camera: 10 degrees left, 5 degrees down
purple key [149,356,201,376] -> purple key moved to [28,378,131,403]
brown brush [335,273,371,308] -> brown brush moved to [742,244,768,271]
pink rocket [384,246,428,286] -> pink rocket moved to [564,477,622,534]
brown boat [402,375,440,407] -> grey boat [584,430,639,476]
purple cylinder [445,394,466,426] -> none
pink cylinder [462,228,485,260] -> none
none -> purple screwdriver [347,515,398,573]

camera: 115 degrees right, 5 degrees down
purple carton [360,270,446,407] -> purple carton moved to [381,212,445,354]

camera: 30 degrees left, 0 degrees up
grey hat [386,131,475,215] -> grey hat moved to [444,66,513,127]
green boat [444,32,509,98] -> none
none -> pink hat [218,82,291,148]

····················

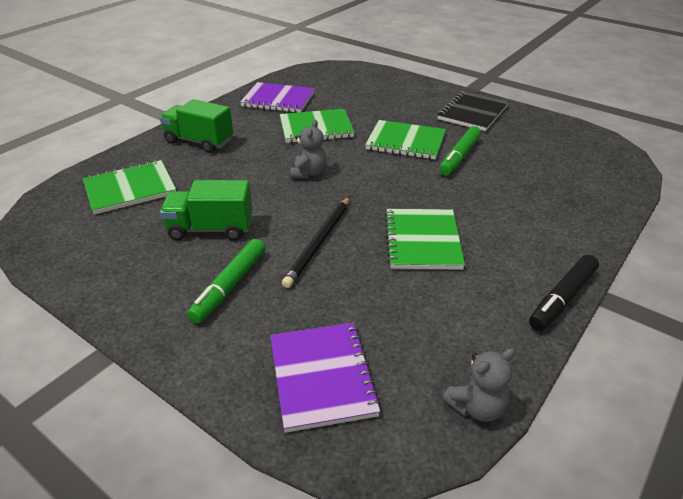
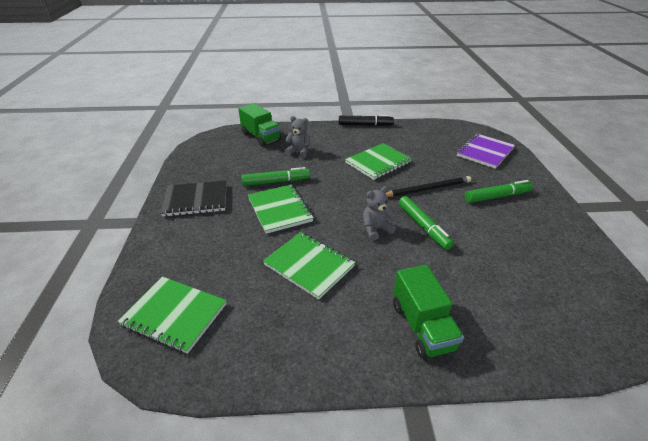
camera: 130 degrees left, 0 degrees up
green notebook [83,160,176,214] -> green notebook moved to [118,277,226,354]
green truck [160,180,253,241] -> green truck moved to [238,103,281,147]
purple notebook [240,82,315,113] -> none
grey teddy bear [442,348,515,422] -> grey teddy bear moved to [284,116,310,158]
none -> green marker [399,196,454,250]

····················

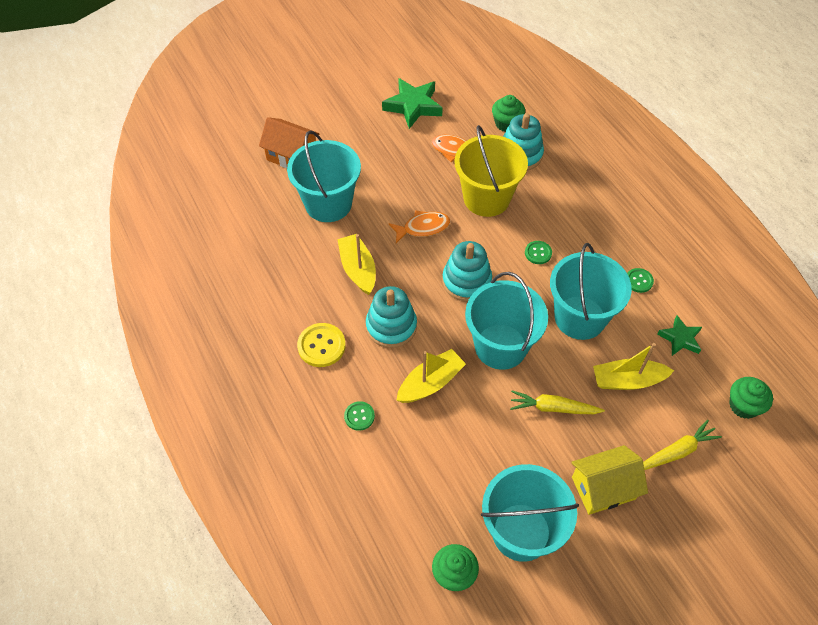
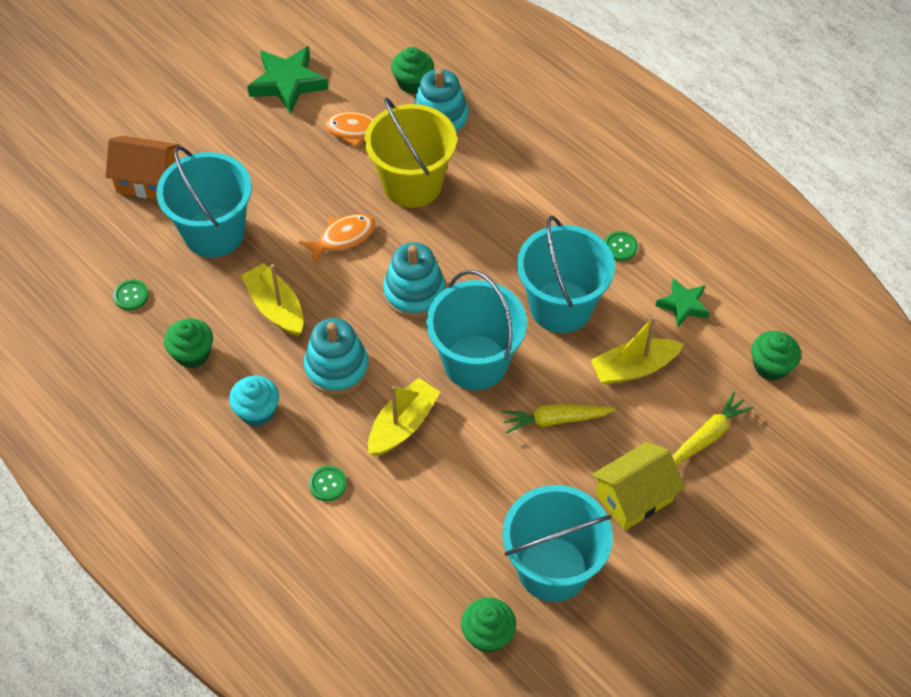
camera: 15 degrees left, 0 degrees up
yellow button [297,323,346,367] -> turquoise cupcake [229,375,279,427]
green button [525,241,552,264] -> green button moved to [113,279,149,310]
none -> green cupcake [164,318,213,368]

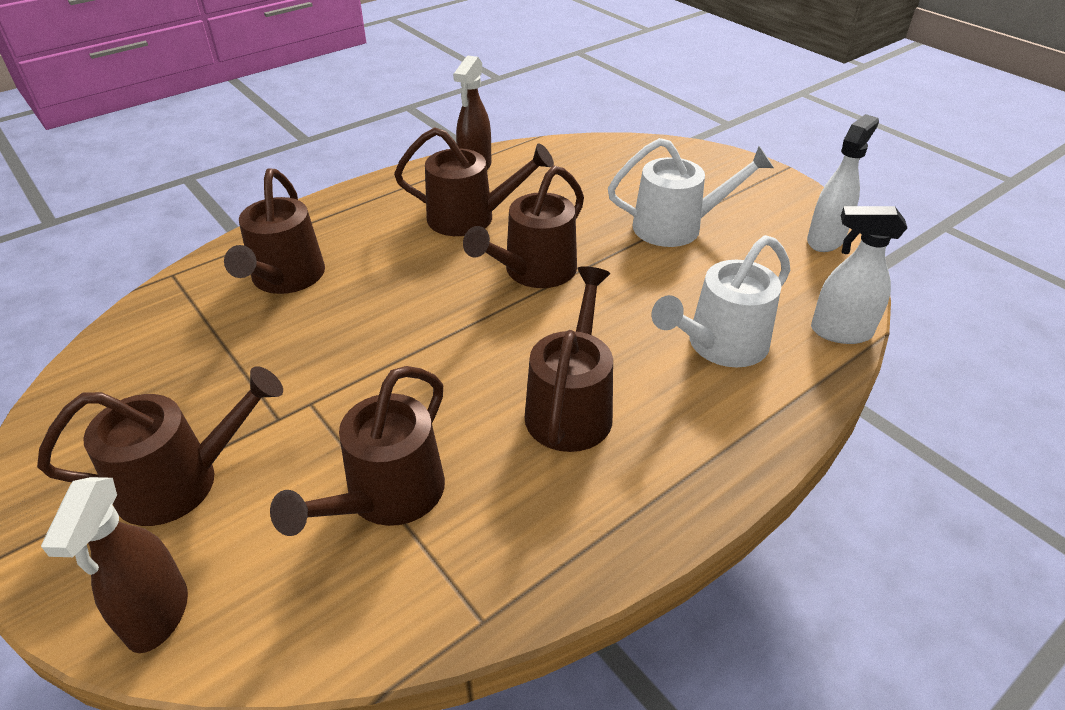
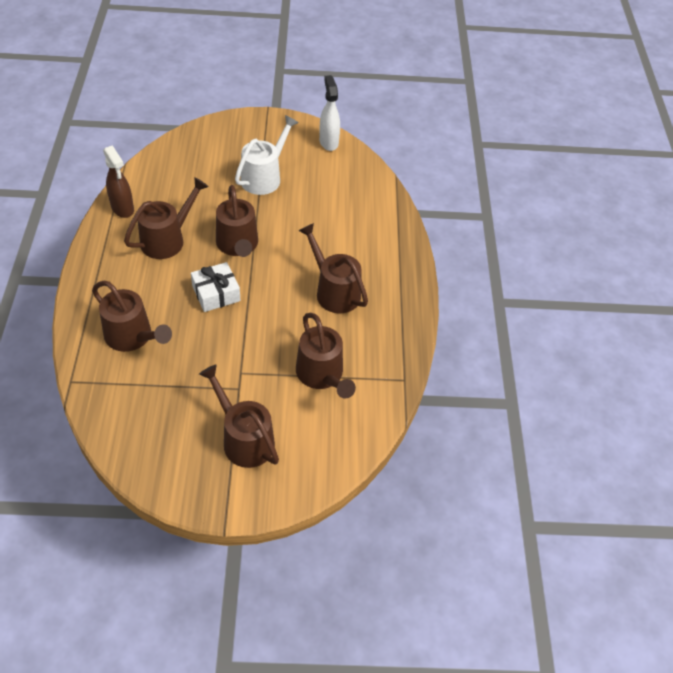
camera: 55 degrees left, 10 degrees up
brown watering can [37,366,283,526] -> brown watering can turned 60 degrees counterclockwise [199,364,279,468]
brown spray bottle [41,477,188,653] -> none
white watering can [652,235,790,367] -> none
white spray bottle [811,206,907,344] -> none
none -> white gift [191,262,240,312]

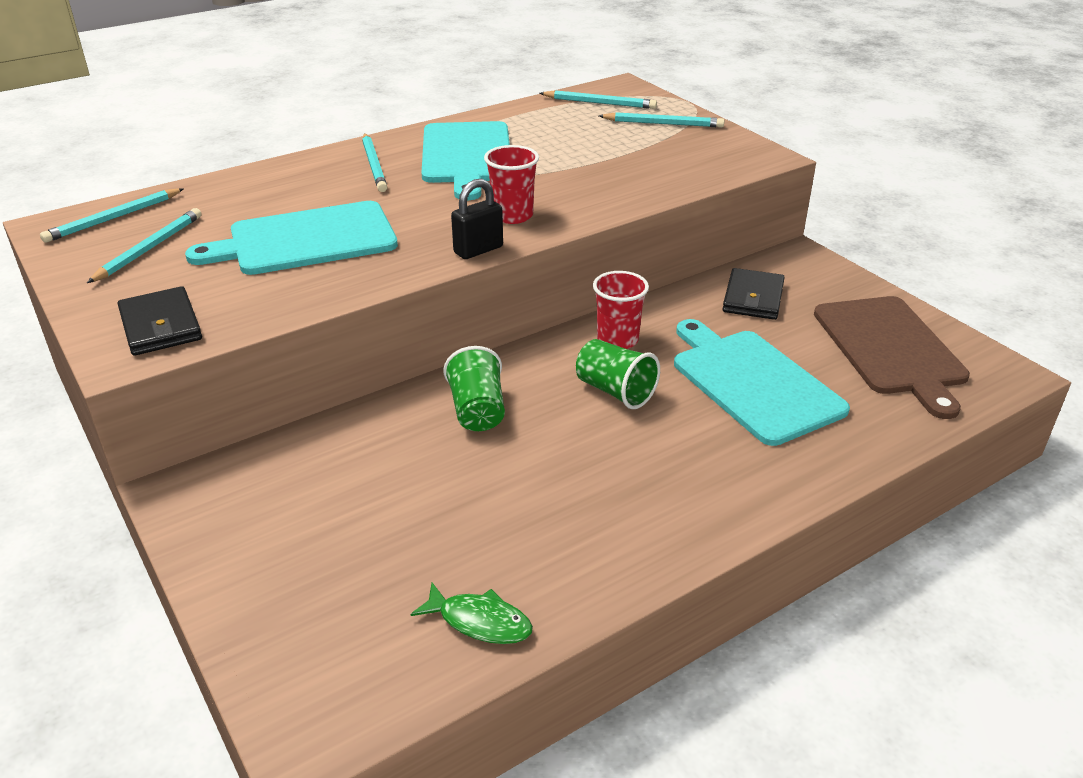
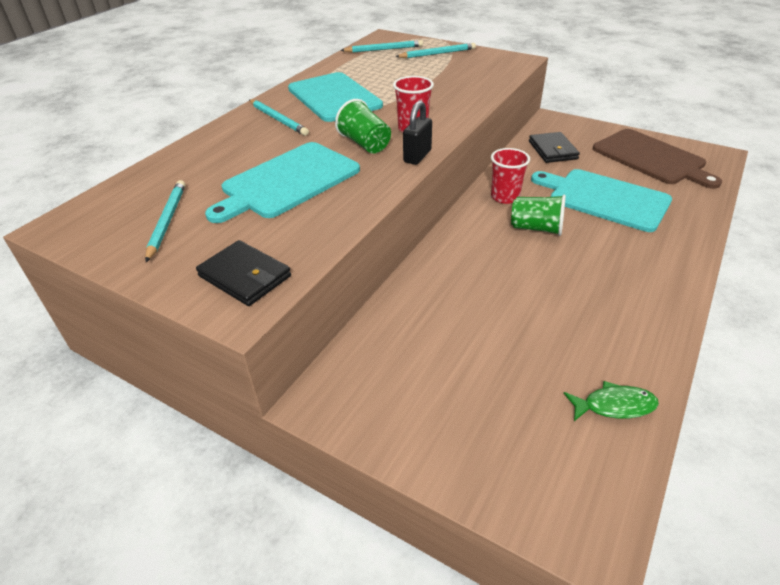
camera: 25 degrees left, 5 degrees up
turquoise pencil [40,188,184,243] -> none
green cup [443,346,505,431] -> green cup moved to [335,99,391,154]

····················

→ **Instruction**: Could you repeat exactly the lines above from the line with "pink rocket [384,246,428,286]" up to and including the line with "none -> pink hat [218,82,291,148]", and only those?

→ **Answer for the task**:
pink rocket [384,246,428,286] -> pink rocket moved to [564,477,622,534]
brown boat [402,375,440,407] -> grey boat [584,430,639,476]
purple cylinder [445,394,466,426] -> none
pink cylinder [462,228,485,260] -> none
none -> purple screwdriver [347,515,398,573]

camera: 115 degrees right, 5 degrees down
purple carton [360,270,446,407] -> purple carton moved to [381,212,445,354]

camera: 30 degrees left, 0 degrees up
grey hat [386,131,475,215] -> grey hat moved to [444,66,513,127]
green boat [444,32,509,98] -> none
none -> pink hat [218,82,291,148]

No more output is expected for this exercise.